Task:
Reproduce exactly the lines of the material beneath, from the line that contains "building: [302,263,340,298] -> none" to the line that contains "building: [235,195,303,321] -> none", both included, and no other lines.
◆ ◆ ◆ ◆ ◆
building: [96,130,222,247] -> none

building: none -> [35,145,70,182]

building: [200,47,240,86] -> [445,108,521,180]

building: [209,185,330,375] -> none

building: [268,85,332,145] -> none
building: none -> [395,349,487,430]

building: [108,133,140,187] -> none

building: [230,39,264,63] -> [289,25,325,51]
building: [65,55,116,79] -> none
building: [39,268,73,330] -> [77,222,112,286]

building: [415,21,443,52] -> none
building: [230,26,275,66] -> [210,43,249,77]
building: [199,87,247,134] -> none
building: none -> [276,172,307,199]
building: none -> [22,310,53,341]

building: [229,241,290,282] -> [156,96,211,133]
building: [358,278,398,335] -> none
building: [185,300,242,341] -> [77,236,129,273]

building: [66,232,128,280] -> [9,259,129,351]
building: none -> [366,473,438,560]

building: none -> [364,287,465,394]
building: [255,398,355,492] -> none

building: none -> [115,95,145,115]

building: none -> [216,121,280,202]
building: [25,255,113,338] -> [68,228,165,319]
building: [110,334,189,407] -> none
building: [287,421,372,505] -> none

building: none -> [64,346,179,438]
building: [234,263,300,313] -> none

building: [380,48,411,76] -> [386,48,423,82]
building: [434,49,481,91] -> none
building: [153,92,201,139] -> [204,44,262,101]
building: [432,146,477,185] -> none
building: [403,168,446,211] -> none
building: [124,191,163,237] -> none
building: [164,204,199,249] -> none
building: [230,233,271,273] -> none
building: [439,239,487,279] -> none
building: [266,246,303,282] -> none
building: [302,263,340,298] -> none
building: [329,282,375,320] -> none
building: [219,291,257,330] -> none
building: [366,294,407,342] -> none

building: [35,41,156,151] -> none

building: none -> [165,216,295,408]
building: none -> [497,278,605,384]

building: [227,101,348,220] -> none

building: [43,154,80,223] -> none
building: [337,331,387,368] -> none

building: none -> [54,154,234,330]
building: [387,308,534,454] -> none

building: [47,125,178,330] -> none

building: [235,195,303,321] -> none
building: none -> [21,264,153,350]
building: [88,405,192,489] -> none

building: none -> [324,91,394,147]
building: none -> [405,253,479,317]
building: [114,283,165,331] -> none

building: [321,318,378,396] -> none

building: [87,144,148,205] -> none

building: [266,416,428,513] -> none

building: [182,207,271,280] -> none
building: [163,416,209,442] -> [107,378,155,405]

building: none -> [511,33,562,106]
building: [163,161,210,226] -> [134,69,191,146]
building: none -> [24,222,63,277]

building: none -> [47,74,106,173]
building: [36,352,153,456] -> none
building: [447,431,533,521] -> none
◆ ◆ ◆ ◆ ◆
Response:
building: [302,263,340,298] -> none
building: [329,282,375,320] -> none
building: [219,291,257,330] -> none
building: [366,294,407,342] -> none

building: [35,41,156,151] -> none

building: none -> [165,216,295,408]
building: none -> [497,278,605,384]

building: [227,101,348,220] -> none

building: [43,154,80,223] -> none
building: [337,331,387,368] -> none

building: none -> [54,154,234,330]
building: [387,308,534,454] -> none

building: [47,125,178,330] -> none

building: [235,195,303,321] -> none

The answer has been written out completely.